An exact copy of the entries is needed, with every line included.

○ ○ ○ ○ ○

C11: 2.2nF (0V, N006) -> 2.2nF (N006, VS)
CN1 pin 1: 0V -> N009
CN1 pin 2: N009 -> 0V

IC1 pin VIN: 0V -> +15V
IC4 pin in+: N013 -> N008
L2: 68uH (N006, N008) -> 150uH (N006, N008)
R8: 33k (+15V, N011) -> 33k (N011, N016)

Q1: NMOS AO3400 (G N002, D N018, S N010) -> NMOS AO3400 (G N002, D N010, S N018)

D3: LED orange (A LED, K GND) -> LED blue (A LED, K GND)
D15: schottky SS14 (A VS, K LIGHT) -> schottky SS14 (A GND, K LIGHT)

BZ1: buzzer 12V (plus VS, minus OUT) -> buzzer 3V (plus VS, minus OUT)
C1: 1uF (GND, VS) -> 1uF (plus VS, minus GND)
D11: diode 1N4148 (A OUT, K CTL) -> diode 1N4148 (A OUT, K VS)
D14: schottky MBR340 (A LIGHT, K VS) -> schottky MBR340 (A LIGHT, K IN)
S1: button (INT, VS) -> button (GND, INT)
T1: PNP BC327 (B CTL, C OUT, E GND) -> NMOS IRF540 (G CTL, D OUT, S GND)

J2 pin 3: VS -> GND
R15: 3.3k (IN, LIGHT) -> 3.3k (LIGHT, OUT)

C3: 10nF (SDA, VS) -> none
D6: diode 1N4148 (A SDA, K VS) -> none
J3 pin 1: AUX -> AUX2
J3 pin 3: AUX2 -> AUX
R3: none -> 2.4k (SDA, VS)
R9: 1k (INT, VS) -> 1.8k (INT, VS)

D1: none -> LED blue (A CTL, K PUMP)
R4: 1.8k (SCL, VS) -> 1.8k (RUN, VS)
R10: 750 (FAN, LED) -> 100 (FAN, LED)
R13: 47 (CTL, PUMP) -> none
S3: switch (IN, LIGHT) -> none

○ ○ ○ ○ ○

#### [OUTPUT OF THE EXERCISE]
C11: 2.2nF (0V, N006) -> 2.2nF (N006, VS)
CN1 pin 1: 0V -> N009
CN1 pin 2: N009 -> 0V

IC1 pin VIN: 0V -> +15V
IC4 pin in+: N013 -> N008
L2: 68uH (N006, N008) -> 150uH (N006, N008)
R8: 33k (+15V, N011) -> 33k (N011, N016)

Q1: NMOS AO3400 (G N002, D N018, S N010) -> NMOS AO3400 (G N002, D N010, S N018)

D3: LED orange (A LED, K GND) -> LED blue (A LED, K GND)
D15: schottky SS14 (A VS, K LIGHT) -> schottky SS14 (A GND, K LIGHT)

BZ1: buzzer 12V (plus VS, minus OUT) -> buzzer 3V (plus VS, minus OUT)
C1: 1uF (GND, VS) -> 1uF (plus VS, minus GND)
D11: diode 1N4148 (A OUT, K CTL) -> diode 1N4148 (A OUT, K VS)
D14: schottky MBR340 (A LIGHT, K VS) -> schottky MBR340 (A LIGHT, K IN)
S1: button (INT, VS) -> button (GND, INT)
T1: PNP BC327 (B CTL, C OUT, E GND) -> NMOS IRF540 (G CTL, D OUT, S GND)

J2 pin 3: VS -> GND
R15: 3.3k (IN, LIGHT) -> 3.3k (LIGHT, OUT)

C3: 10nF (SDA, VS) -> none
D6: diode 1N4148 (A SDA, K VS) -> none
J3 pin 1: AUX -> AUX2
J3 pin 3: AUX2 -> AUX
R3: none -> 2.4k (SDA, VS)
R9: 1k (INT, VS) -> 1.8k (INT, VS)

D1: none -> LED blue (A CTL, K PUMP)
R4: 1.8k (SCL, VS) -> 1.8k (RUN, VS)
R10: 750 (FAN, LED) -> 100 (FAN, LED)
R13: 47 (CTL, PUMP) -> none
S3: switch (IN, LIGHT) -> none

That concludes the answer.